[REQUIREMENT]: Reproduce the records below exactly, but only between the lines holding "(595, 292) = (448, 433): green" and "(773, 115) = (828, 285): green", inclusive.

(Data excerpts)
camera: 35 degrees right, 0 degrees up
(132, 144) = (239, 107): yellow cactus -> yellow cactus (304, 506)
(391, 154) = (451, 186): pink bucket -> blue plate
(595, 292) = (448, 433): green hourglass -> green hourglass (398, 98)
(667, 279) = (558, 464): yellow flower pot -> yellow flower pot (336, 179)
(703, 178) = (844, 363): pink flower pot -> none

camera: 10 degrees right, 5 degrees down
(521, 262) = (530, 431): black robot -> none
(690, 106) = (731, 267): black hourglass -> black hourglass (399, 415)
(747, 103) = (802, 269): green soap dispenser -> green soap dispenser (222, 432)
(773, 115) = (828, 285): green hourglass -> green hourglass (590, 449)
...
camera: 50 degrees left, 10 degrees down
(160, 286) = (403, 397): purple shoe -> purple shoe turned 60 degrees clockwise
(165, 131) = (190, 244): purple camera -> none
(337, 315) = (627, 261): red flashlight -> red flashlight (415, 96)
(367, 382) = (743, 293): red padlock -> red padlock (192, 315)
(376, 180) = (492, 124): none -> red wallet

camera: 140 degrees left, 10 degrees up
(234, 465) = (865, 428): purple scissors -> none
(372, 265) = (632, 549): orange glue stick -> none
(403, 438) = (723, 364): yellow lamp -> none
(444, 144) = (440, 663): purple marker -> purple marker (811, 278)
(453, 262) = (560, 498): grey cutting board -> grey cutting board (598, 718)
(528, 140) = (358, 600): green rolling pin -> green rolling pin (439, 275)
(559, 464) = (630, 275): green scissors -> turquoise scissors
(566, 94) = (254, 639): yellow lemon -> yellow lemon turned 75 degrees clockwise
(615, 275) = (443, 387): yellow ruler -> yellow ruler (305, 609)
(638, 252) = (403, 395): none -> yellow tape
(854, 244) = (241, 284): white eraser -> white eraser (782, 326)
--
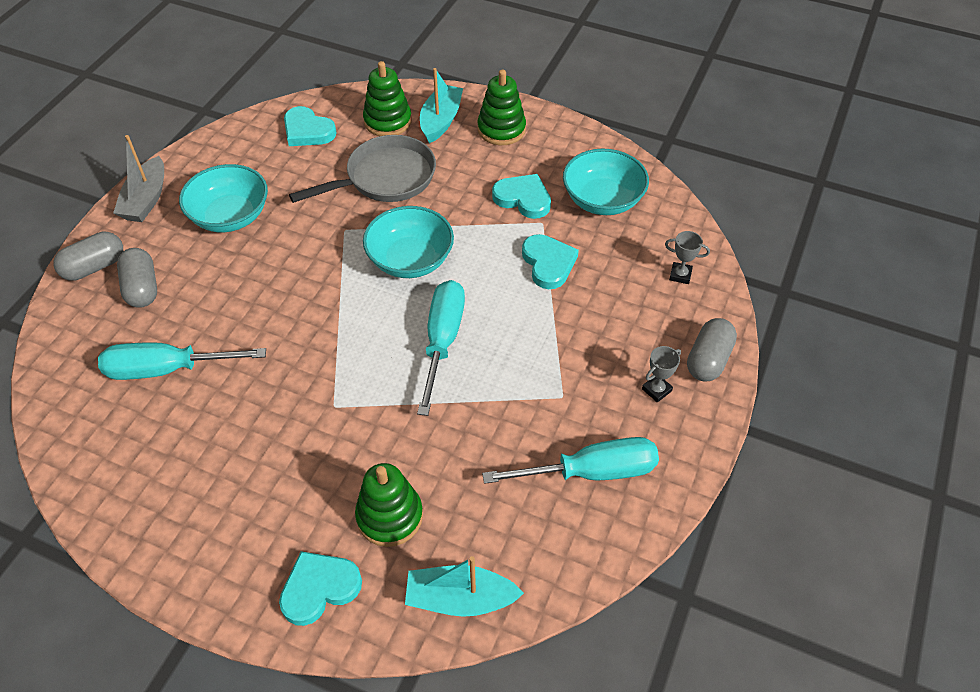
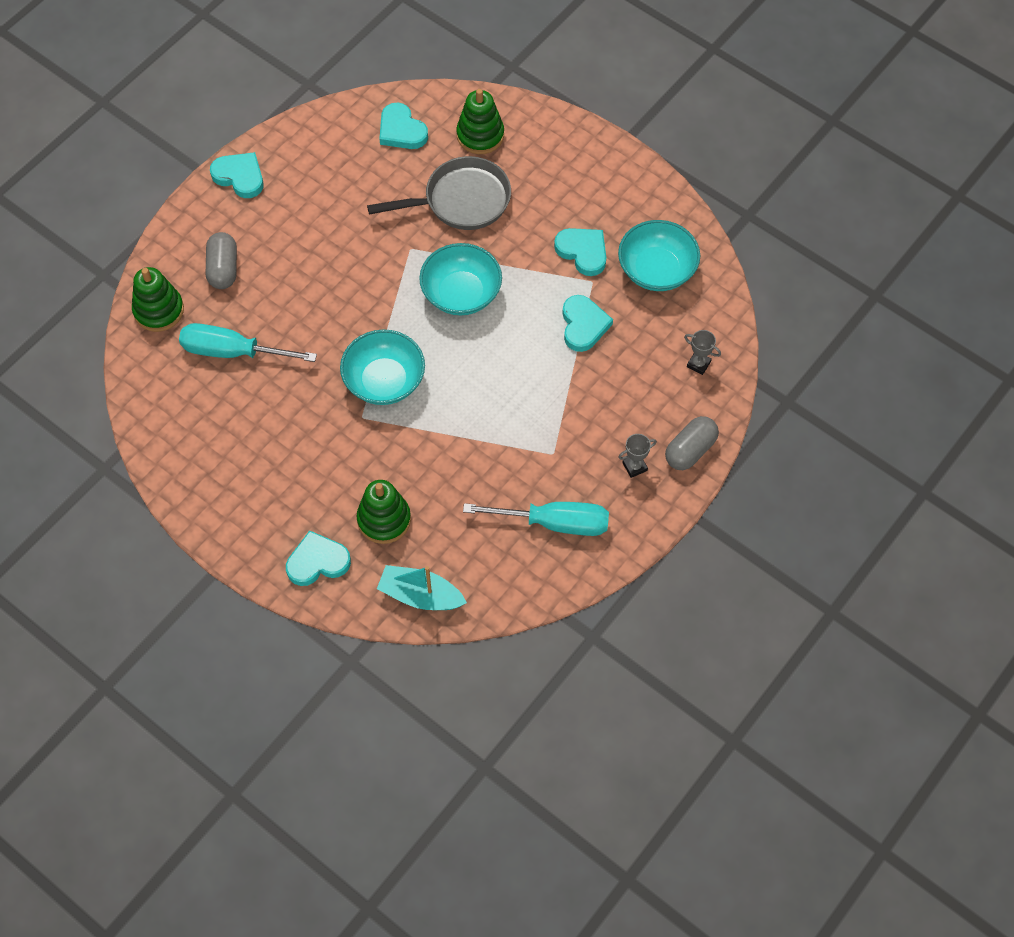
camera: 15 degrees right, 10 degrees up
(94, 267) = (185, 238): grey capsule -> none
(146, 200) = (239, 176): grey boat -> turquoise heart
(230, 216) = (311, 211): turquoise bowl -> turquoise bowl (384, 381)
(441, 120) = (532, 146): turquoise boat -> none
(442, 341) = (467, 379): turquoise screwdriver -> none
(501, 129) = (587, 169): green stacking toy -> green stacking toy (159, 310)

[TASK ANSWER]:
(595, 292) = (448, 433): green hourglass -> green hourglass (398, 98)
(667, 279) = (558, 464): yellow flower pot -> yellow flower pot (336, 179)
(703, 178) = (844, 363): pink flower pot -> none

camera: 10 degrees right, 5 degrees down
(521, 262) = (530, 431): black robot -> none
(690, 106) = (731, 267): black hourglass -> black hourglass (399, 415)
(747, 103) = (802, 269): green soap dispenser -> green soap dispenser (222, 432)
(773, 115) = (828, 285): green hourglass -> green hourglass (590, 449)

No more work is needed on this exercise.